[Recorded data]

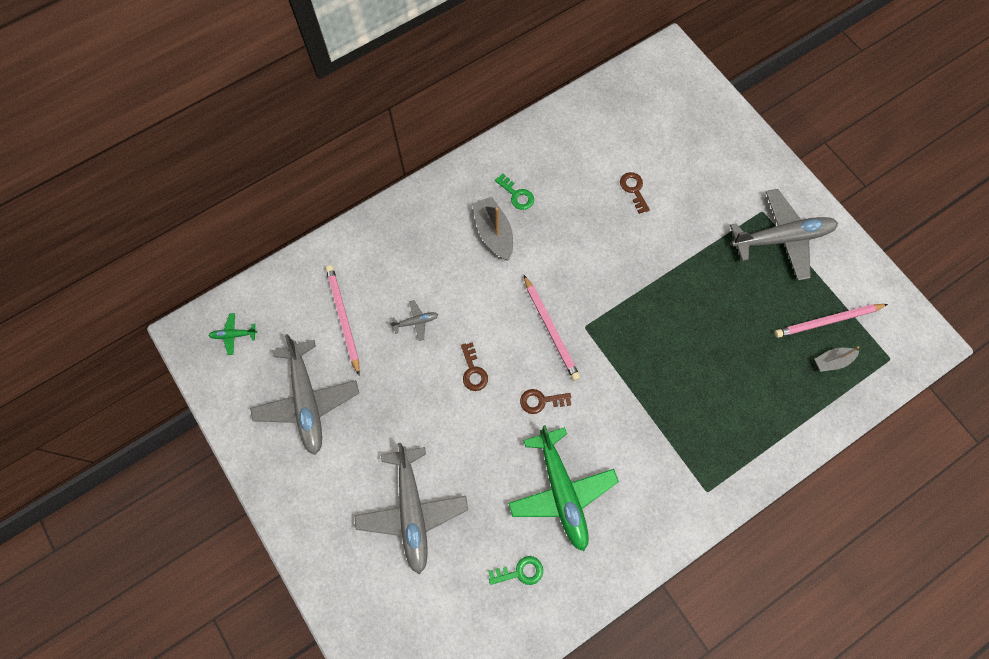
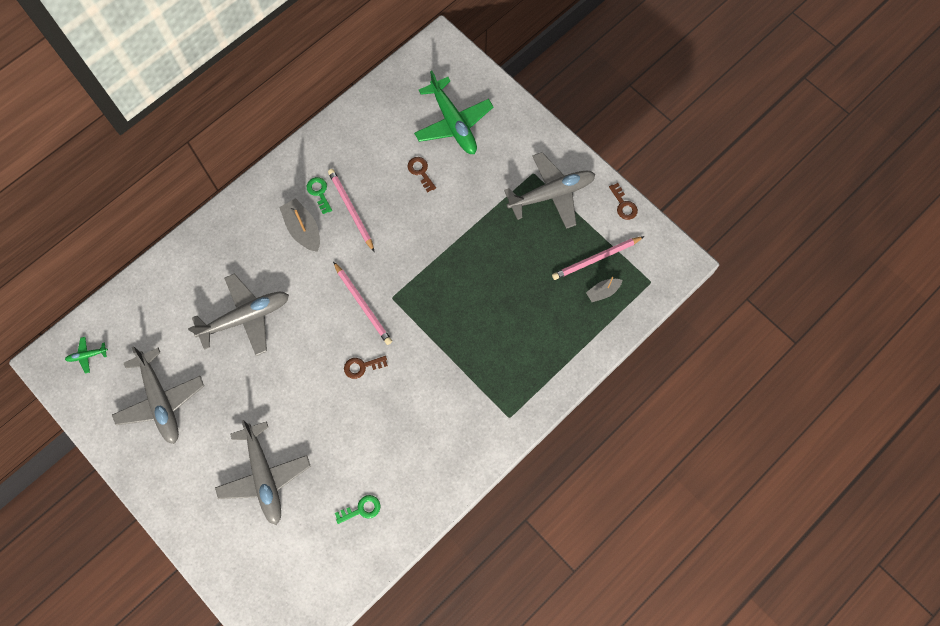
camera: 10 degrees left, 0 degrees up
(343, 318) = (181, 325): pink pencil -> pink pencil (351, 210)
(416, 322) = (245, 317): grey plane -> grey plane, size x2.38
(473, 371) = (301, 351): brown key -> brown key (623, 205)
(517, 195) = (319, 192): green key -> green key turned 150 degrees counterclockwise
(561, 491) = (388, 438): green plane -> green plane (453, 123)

...

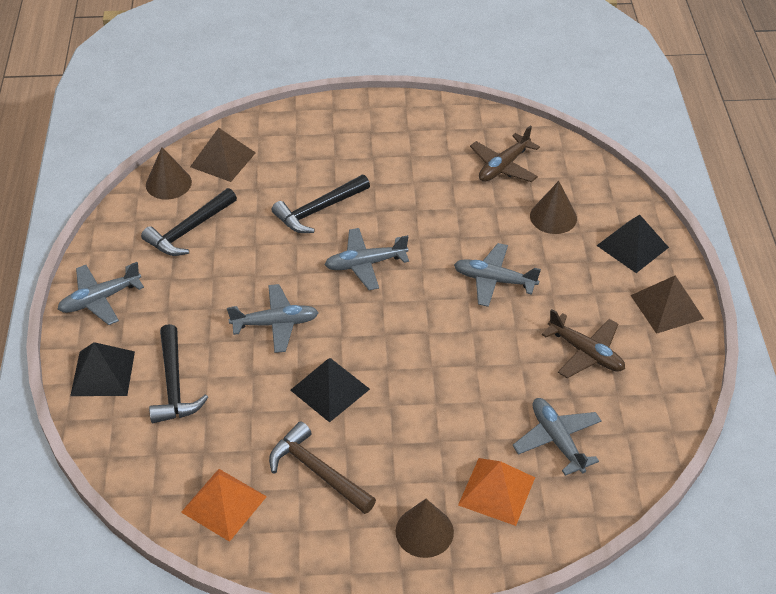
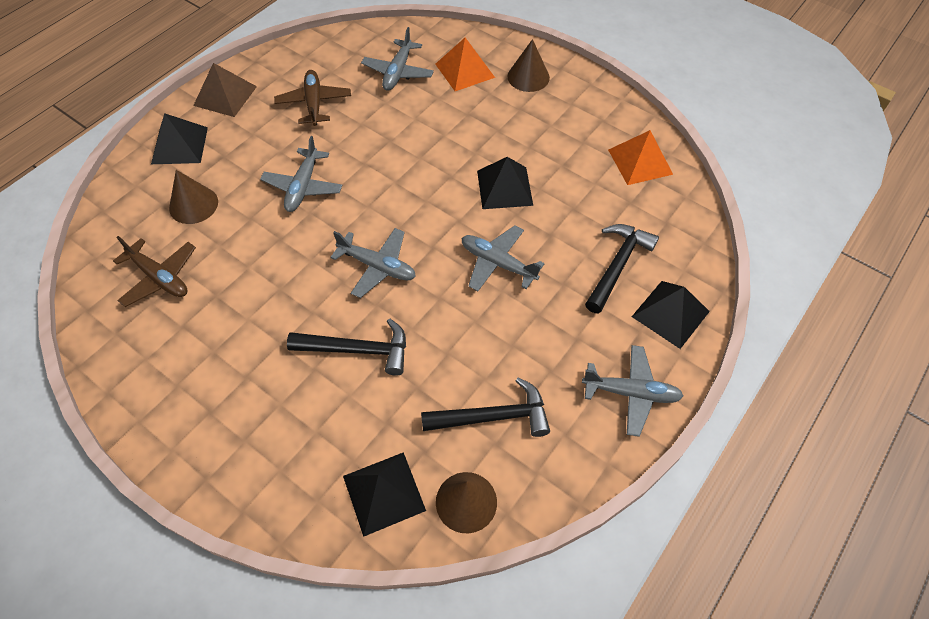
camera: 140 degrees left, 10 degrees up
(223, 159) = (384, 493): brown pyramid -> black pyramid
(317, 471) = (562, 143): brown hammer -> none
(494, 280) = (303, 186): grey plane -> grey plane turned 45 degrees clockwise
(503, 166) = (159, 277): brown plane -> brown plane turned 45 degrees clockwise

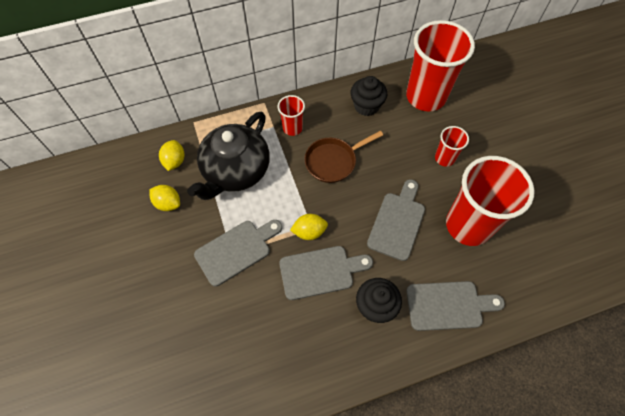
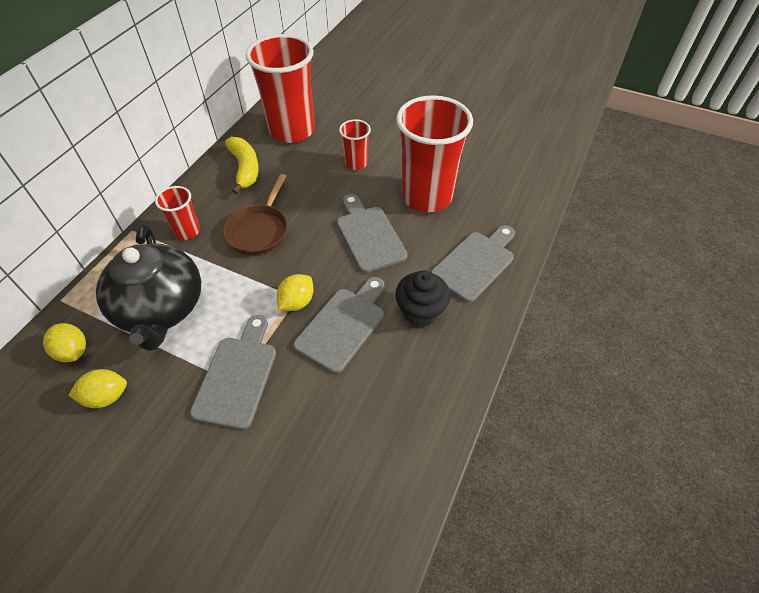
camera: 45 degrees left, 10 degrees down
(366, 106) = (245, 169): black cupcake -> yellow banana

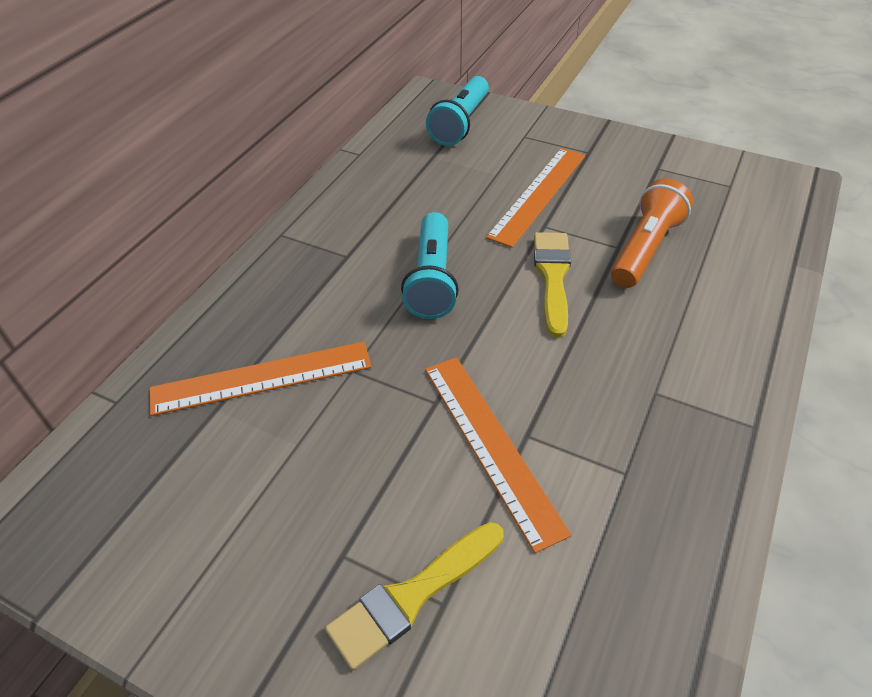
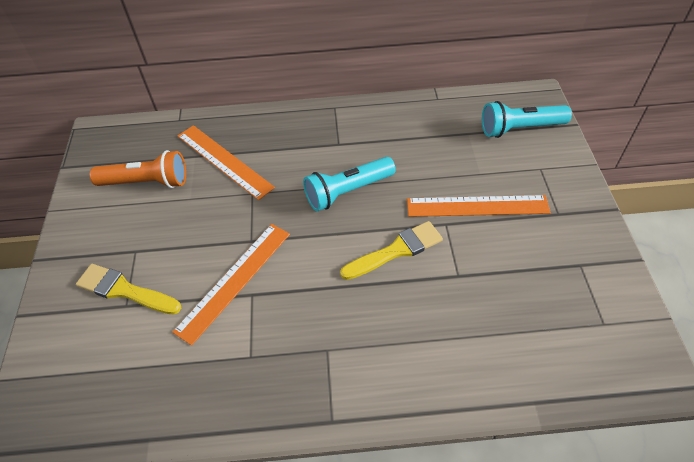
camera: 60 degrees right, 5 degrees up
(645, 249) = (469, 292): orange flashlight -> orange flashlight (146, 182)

--

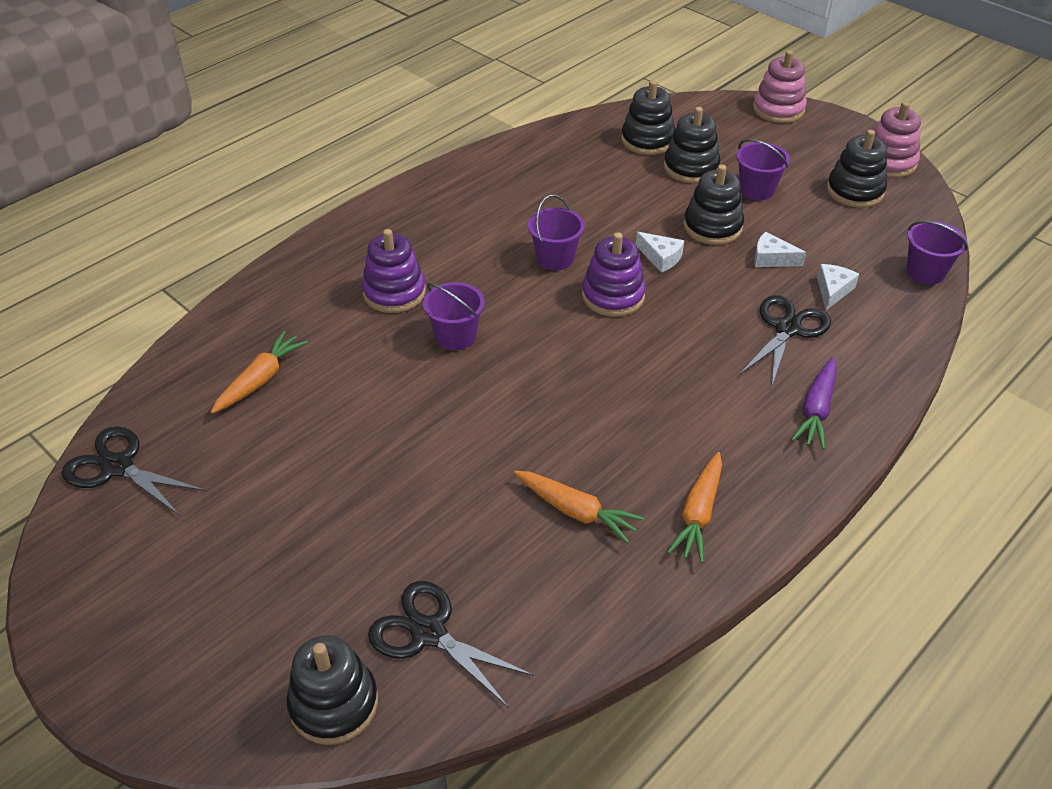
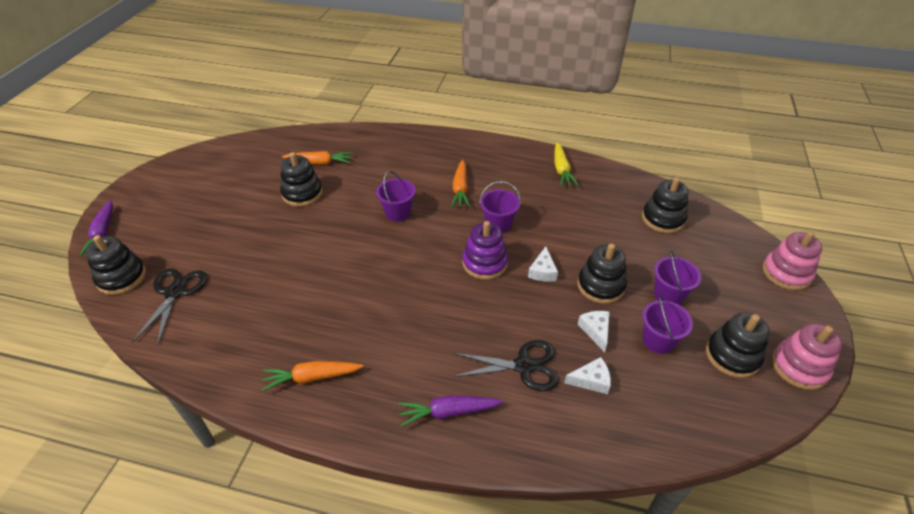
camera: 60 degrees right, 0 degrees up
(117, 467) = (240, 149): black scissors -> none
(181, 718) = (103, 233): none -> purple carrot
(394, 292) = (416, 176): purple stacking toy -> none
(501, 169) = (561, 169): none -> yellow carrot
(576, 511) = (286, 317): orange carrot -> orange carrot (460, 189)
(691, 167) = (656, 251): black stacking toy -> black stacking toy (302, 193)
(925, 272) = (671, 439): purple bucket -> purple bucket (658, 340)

[Exercise] Using the listing above, show every line that includes the string "green".

[Written answer]
(517, 195) = (319, 192): green key -> green key turned 150 degrees counterclockwise
(561, 491) = (388, 438): green plane -> green plane (453, 123)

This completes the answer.